▸ **BRIEF**:
Read the records below and copy each line that contains "adipose".

▸ **INFORMATION SHOWN**:
- - - - - - -
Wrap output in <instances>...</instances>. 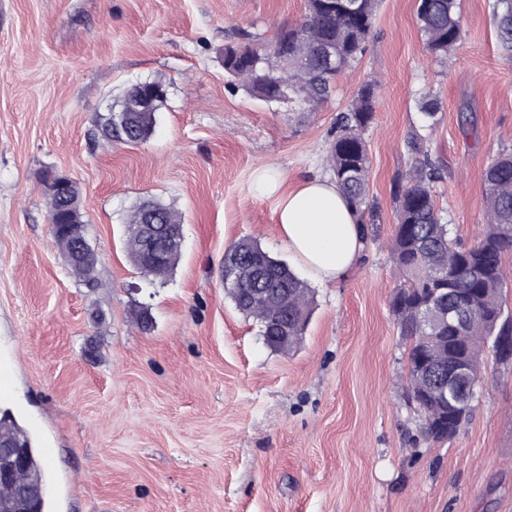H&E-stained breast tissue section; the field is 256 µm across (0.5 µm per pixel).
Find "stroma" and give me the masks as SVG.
Segmentation results:
<instances>
[{"label":"stroma","instance_id":"obj_1","mask_svg":"<svg viewBox=\"0 0 512 512\" xmlns=\"http://www.w3.org/2000/svg\"><path fill=\"white\" fill-rule=\"evenodd\" d=\"M494 3L462 0L444 64L424 49L416 0H379L366 52L310 107L255 98L224 72L225 44L271 42L304 22L305 0H0V364L14 376L0 413L45 452L48 512H512V365L487 359L460 432L425 440L390 307L392 191L413 169L411 135L443 163L438 212L467 245L485 227L483 170L512 150V51ZM151 80L167 93L151 136L98 139L99 115ZM372 80L378 222L345 280L312 285L300 342L273 349L222 283L238 240L289 258L250 174L273 162L292 185L328 177L336 117ZM426 95L440 102L431 125ZM49 171L79 191L96 290L53 243ZM146 199L184 218L163 279L124 246Z\"/></svg>","mask_w":512,"mask_h":512}]
</instances>
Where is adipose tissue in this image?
<instances>
[{"instance_id": "ef3b65f1", "label": "adipose tissue", "mask_w": 512, "mask_h": 512, "mask_svg": "<svg viewBox=\"0 0 512 512\" xmlns=\"http://www.w3.org/2000/svg\"><path fill=\"white\" fill-rule=\"evenodd\" d=\"M286 182L275 164L250 175L252 193L274 200L278 236L298 267L320 284L346 279L363 248L356 215L329 179L307 178L292 189Z\"/></svg>"}]
</instances>
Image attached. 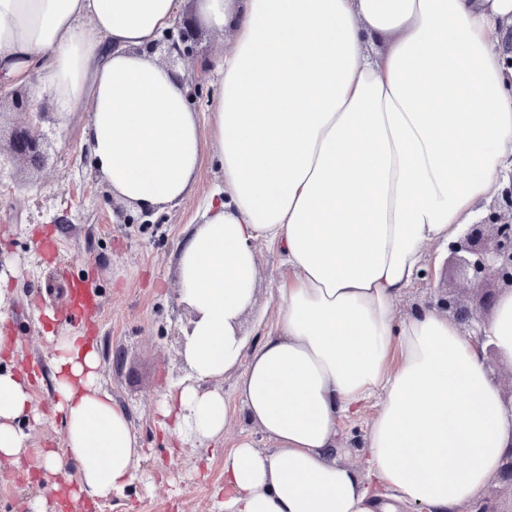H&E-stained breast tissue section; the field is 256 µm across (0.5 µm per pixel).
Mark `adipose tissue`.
Wrapping results in <instances>:
<instances>
[{
  "label": "adipose tissue",
  "instance_id": "obj_1",
  "mask_svg": "<svg viewBox=\"0 0 512 512\" xmlns=\"http://www.w3.org/2000/svg\"><path fill=\"white\" fill-rule=\"evenodd\" d=\"M178 0H0V81L41 78L56 112L90 111V167L127 205L181 202L204 152L223 174L178 246L185 379L160 414L183 443L219 440L236 415L268 439L224 455V512H460L512 448V407L486 348L512 363V290L485 345L398 301L429 245L445 244L512 178V68L497 49L512 0H197L231 30L200 122L148 53ZM287 270L276 326L253 339L258 244ZM53 415L66 448L39 452L53 490L111 499L139 442L98 379L87 336L53 337ZM236 376V401L215 384ZM366 469L338 458L367 401ZM33 412L21 370H0V459L21 463Z\"/></svg>",
  "mask_w": 512,
  "mask_h": 512
}]
</instances>
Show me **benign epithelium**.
Masks as SVG:
<instances>
[{"label": "benign epithelium", "instance_id": "1", "mask_svg": "<svg viewBox=\"0 0 512 512\" xmlns=\"http://www.w3.org/2000/svg\"><path fill=\"white\" fill-rule=\"evenodd\" d=\"M177 27L178 35H165L151 48V53L160 54L171 67L194 53V45L189 40L188 19L177 22ZM11 103L25 116V121L11 132L7 146L0 145V173L8 166L19 164L39 169L45 161L46 137L42 130L45 105L32 98L25 88L11 92ZM451 253L455 258L456 275L469 291L478 295V302L470 306L460 295L447 290L429 305L463 322L466 326L464 334L479 341L481 317L489 312L502 291L512 288V178L498 194L483 221L473 225L466 237L451 245ZM491 485L488 494L481 496L468 512H512L498 507V498L505 493L512 501V449L503 455Z\"/></svg>", "mask_w": 512, "mask_h": 512}]
</instances>
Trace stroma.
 <instances>
[{
    "label": "stroma",
    "instance_id": "obj_1",
    "mask_svg": "<svg viewBox=\"0 0 512 512\" xmlns=\"http://www.w3.org/2000/svg\"><path fill=\"white\" fill-rule=\"evenodd\" d=\"M89 113L66 119L49 114L43 130L51 144L49 159L38 172L17 167L0 174V268L8 270L11 296L7 319L0 323L15 359L35 370L34 404L44 418L26 425L33 448L63 449L65 432L50 416L52 345L47 331L87 330L97 341L102 386L128 415L140 444L136 477L112 499L91 506L69 503L65 512H224V451L238 440L267 447L263 433L234 418L219 444L203 448L168 446L163 440L158 403L171 383L183 379L179 338L190 315L178 301V245L198 223L221 173L211 153H204L191 193L180 203L152 211L140 223L138 208L122 203L96 178L84 161L82 130ZM58 242L55 260L44 258L40 237ZM259 289L255 311L245 315L243 332L265 335L276 317L275 289L285 273L277 248L257 247ZM448 245L426 250L425 276L400 299V313L434 300L440 288L455 286ZM86 282L97 299L85 316L70 313L67 284ZM54 311L55 322L39 317ZM122 363H114L115 353ZM36 462L0 460V512H30L42 491L30 476Z\"/></svg>",
    "mask_w": 512,
    "mask_h": 512
}]
</instances>
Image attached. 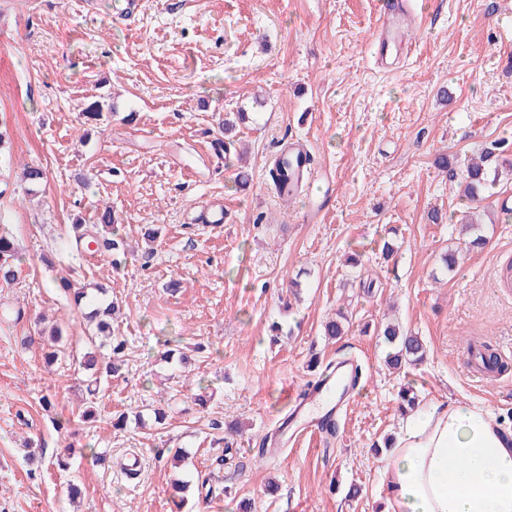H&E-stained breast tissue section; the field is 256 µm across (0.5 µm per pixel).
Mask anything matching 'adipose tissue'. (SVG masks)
<instances>
[{
    "instance_id": "ef3b65f1",
    "label": "adipose tissue",
    "mask_w": 512,
    "mask_h": 512,
    "mask_svg": "<svg viewBox=\"0 0 512 512\" xmlns=\"http://www.w3.org/2000/svg\"><path fill=\"white\" fill-rule=\"evenodd\" d=\"M385 474L383 512H512V429L473 405L415 409Z\"/></svg>"
}]
</instances>
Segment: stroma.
Returning <instances> with one entry per match:
<instances>
[{
  "label": "stroma",
  "instance_id": "obj_1",
  "mask_svg": "<svg viewBox=\"0 0 512 512\" xmlns=\"http://www.w3.org/2000/svg\"><path fill=\"white\" fill-rule=\"evenodd\" d=\"M378 3L147 0L129 20L118 0H0V232L19 254L0 279V512H380L403 390L512 429V294L497 286L512 266V176L481 203L484 250L450 272L469 203L436 163L501 141L512 157V0H410L412 46L389 65ZM101 97L112 117L81 124ZM221 117L236 123L224 157L211 148ZM291 142L314 169L286 199L268 165ZM209 202L223 228L196 223ZM104 206L130 249L116 269L71 244L74 219L96 223ZM63 276L103 285L116 307L122 369L93 392L91 327ZM339 311L347 330L331 340L322 325ZM393 319L426 349L399 373L379 334ZM485 344L502 372H474ZM343 359L362 376L336 433L302 431L290 393L315 382L311 361Z\"/></svg>",
  "mask_w": 512,
  "mask_h": 512
}]
</instances>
- - - - - - -
▸ **RESULT OF THE TASK**:
Where is adipose tissue in this image?
[{"instance_id": "ef3b65f1", "label": "adipose tissue", "mask_w": 512, "mask_h": 512, "mask_svg": "<svg viewBox=\"0 0 512 512\" xmlns=\"http://www.w3.org/2000/svg\"><path fill=\"white\" fill-rule=\"evenodd\" d=\"M286 182L275 164L250 175L252 193L274 200L278 236L298 267L320 284L346 279L363 248L356 215L329 179L307 178L292 189Z\"/></svg>"}]
Mark `adipose tissue`.
  "label": "adipose tissue",
Mask anything matching 'adipose tissue'. (SVG masks)
    "label": "adipose tissue",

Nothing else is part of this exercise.